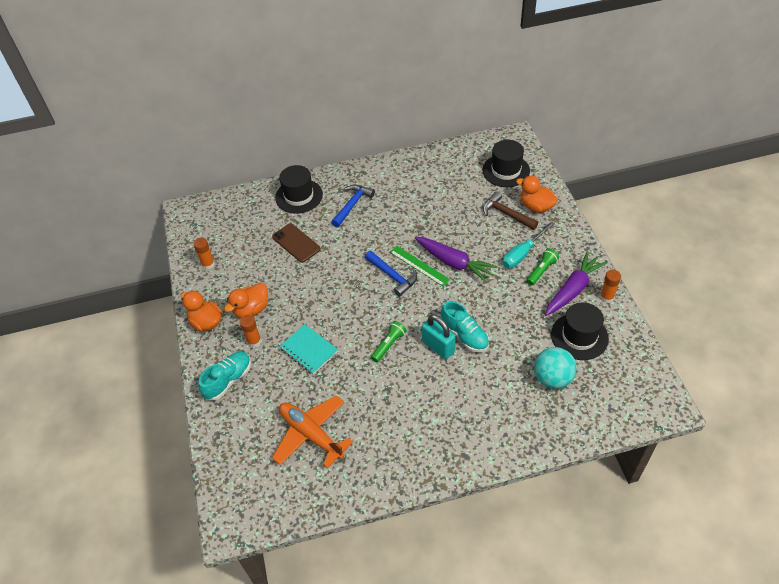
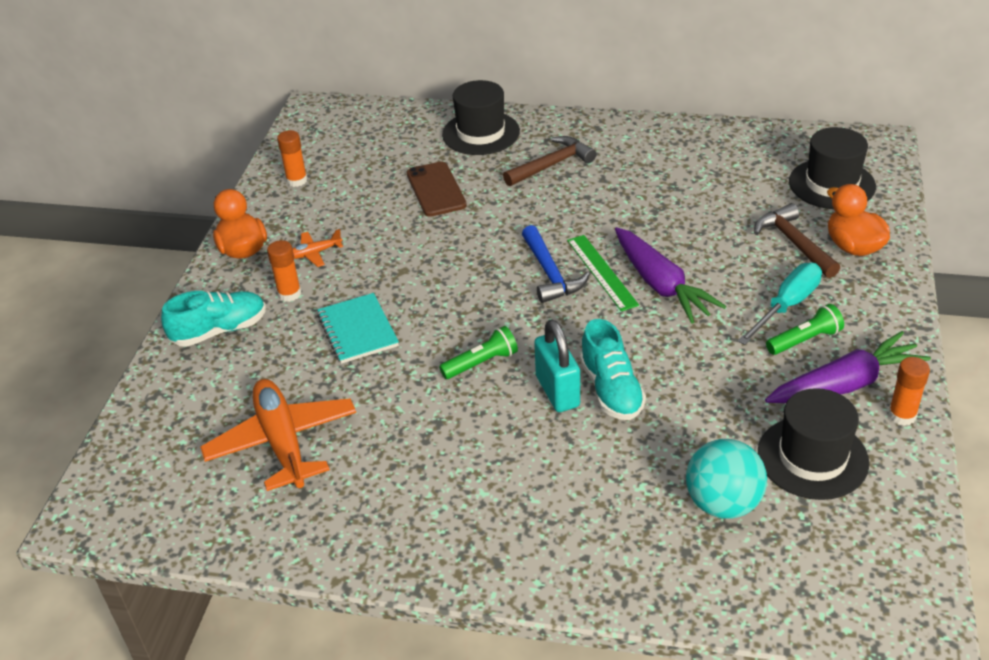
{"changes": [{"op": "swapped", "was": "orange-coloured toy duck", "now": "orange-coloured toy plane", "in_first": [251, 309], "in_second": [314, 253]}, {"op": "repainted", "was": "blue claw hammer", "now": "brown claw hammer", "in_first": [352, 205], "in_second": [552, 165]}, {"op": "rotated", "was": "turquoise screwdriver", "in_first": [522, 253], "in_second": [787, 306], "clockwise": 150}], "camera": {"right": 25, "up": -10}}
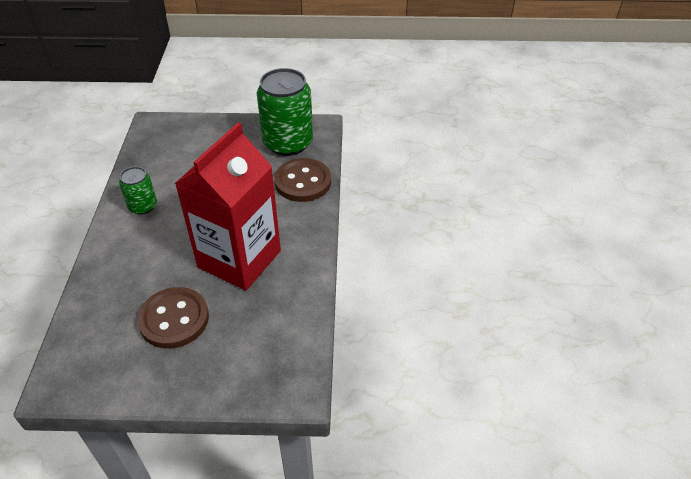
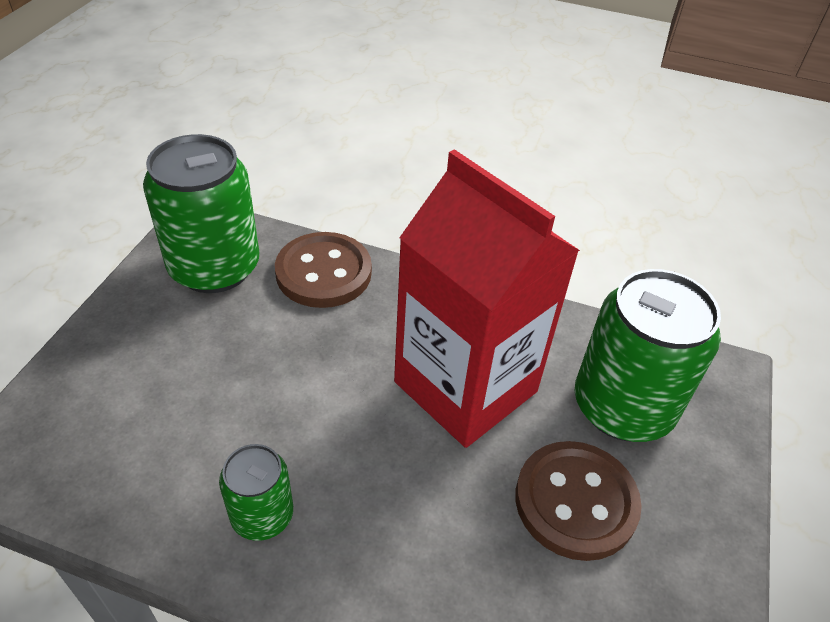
{"changes": [{"op": "new", "now": "emerald can", "in_second": [622, 406]}], "camera": {"right": -75, "up": 0}}
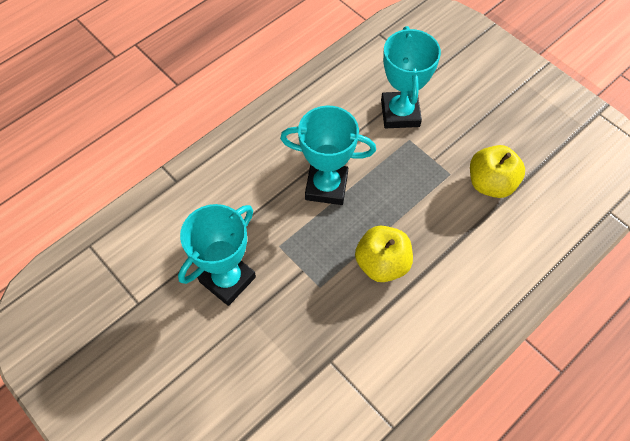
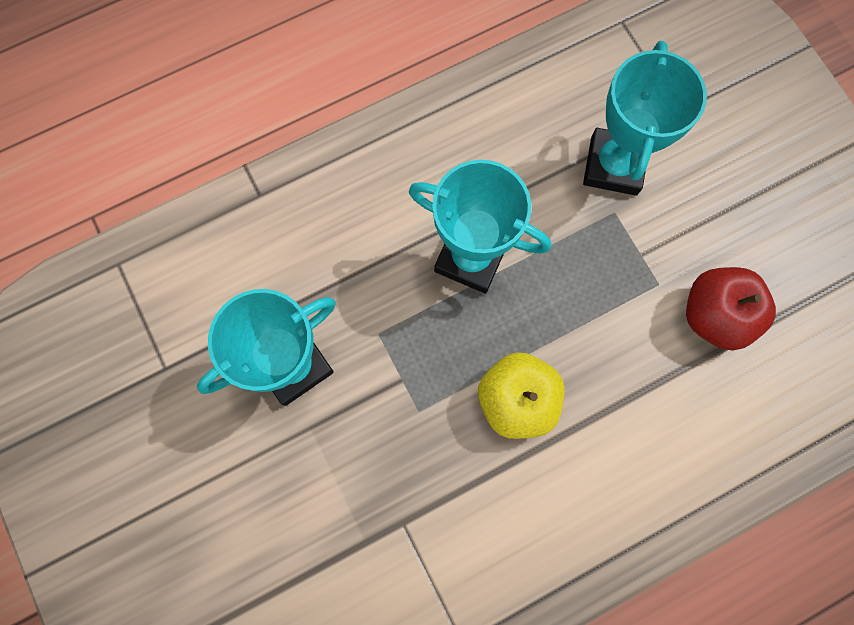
{"changes": [{"op": "repainted", "was": "bright yellow toy apple", "now": "crimson toy apple", "in_first": [490, 183], "in_second": [714, 315]}], "camera": {"right": 15, "up": 15}}
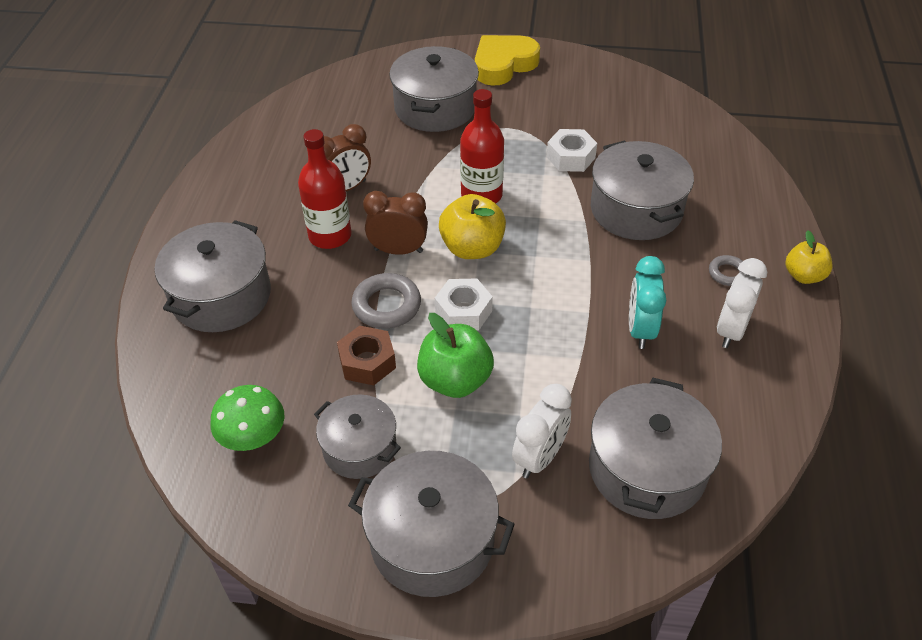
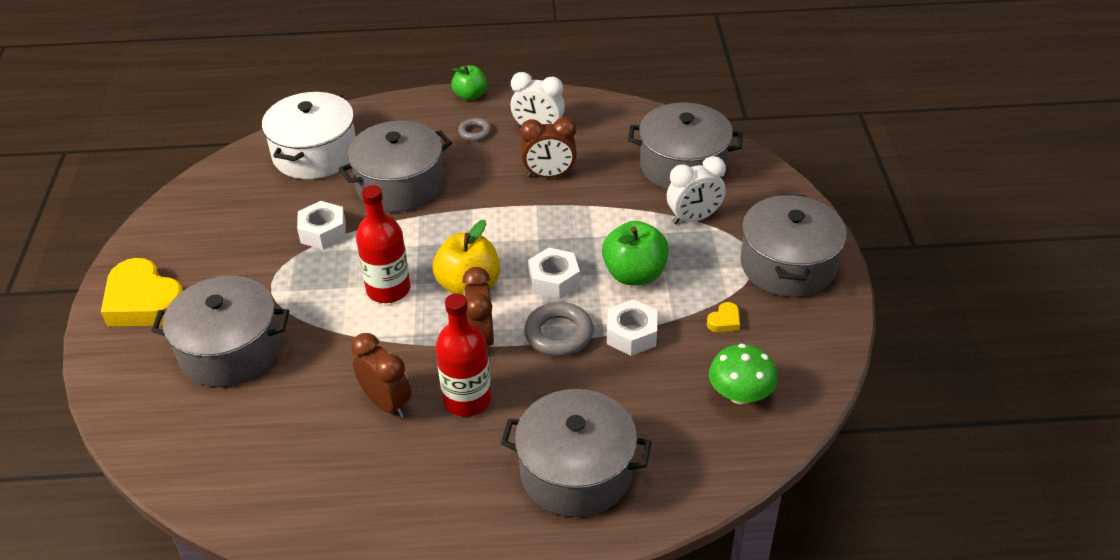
{"changes": [{"op": "swapped", "was": "ash-grey stockpot", "now": "bright yellow love heart", "in_first": [359, 448], "in_second": [724, 321]}, {"op": "repainted", "was": "brown nut", "now": "pure white nut", "in_first": [367, 362], "in_second": [631, 334]}, {"op": "rotated", "was": "pure white clock", "in_first": [539, 457], "in_second": [694, 218], "clockwise": 135}, {"op": "repainted", "was": "turquoise clock", "now": "brown clock", "in_first": [640, 330], "in_second": [549, 175]}, {"op": "repainted", "was": "bright yellow toy apple", "now": "emerald toy apple", "in_first": [803, 276], "in_second": [470, 96]}, {"op": "new", "now": "pure white stockpot", "in_second": [315, 154]}], "camera": {"right": -100, "up": -5}}
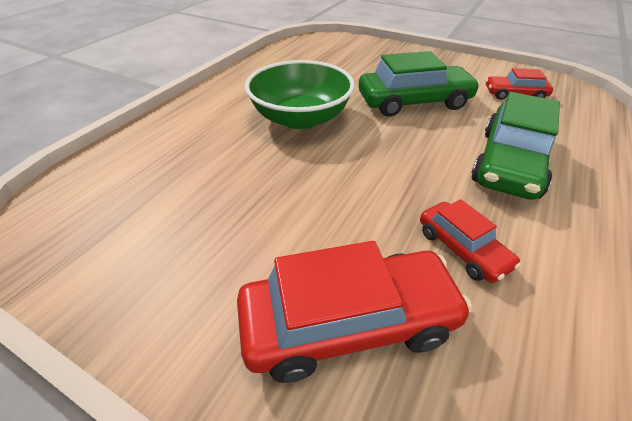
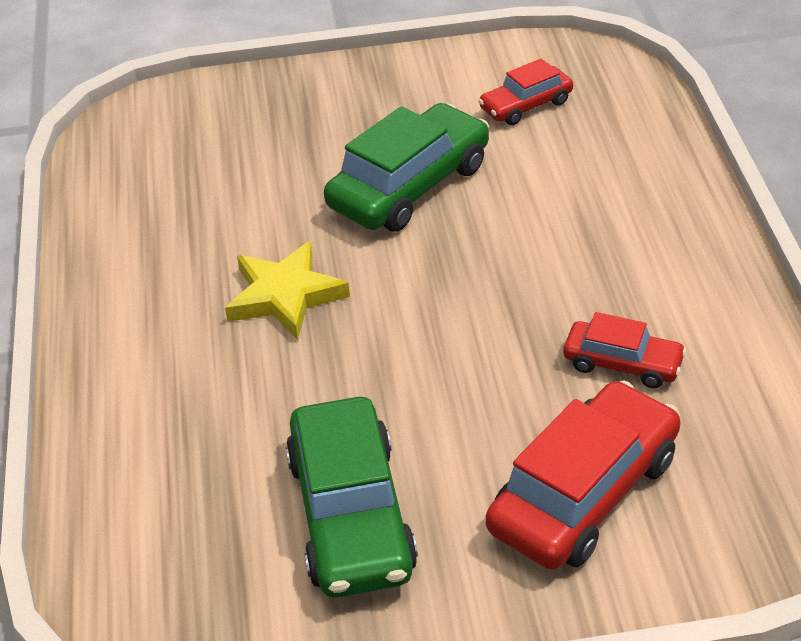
{"changes": [{"op": "swapped", "was": "emerald deep dish", "now": "bright yellow star shape", "in_first": [301, 118], "in_second": [285, 295]}, {"op": "shifted", "was": "emerald toy car", "in_first": [509, 163], "in_second": [351, 515]}], "camera": {"right": -35, "up": 0}}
· · · ·
• Required work: Whatever pictures the entries contain, omit them, and write the rest out exactly.

• Output for this task:
{"changes": [{"op": "swapped", "was": "orange-coloured toy duck", "now": "orange-coloured toy plane", "in_first": [251, 309], "in_second": [314, 253]}, {"op": "repainted", "was": "blue claw hammer", "now": "brown claw hammer", "in_first": [352, 205], "in_second": [552, 165]}, {"op": "rotated", "was": "turquoise screwdriver", "in_first": [522, 253], "in_second": [787, 306], "clockwise": 150}], "camera": {"right": 25, "up": -10}}
{"changes": [{"op": "new", "now": "emerald can", "in_second": [622, 406]}], "camera": {"right": -75, "up": 0}}
{"changes": [{"op": "repainted", "was": "bright yellow toy apple", "now": "crimson toy apple", "in_first": [490, 183], "in_second": [714, 315]}], "camera": {"right": 15, "up": 15}}
{"changes": [{"op": "swapped", "was": "ash-grey stockpot", "now": "bright yellow love heart", "in_first": [359, 448], "in_second": [724, 321]}, {"op": "repainted", "was": "brown nut", "now": "pure white nut", "in_first": [367, 362], "in_second": [631, 334]}, {"op": "rotated", "was": "pure white clock", "in_first": [539, 457], "in_second": [694, 218], "clockwise": 135}, {"op": "repainted", "was": "turquoise clock", "now": "brown clock", "in_first": [640, 330], "in_second": [549, 175]}, {"op": "repainted", "was": "bright yellow toy apple", "now": "emerald toy apple", "in_first": [803, 276], "in_second": [470, 96]}, {"op": "new", "now": "pure white stockpot", "in_second": [315, 154]}], "camera": {"right": -100, "up": -5}}
{"changes": [{"op": "swapped", "was": "emerald deep dish", "now": "bright yellow star shape", "in_first": [301, 118], "in_second": [285, 295]}, {"op": "shifted", "was": "emerald toy car", "in_first": [509, 163], "in_second": [351, 515]}], "camera": {"right": -35, "up": 0}}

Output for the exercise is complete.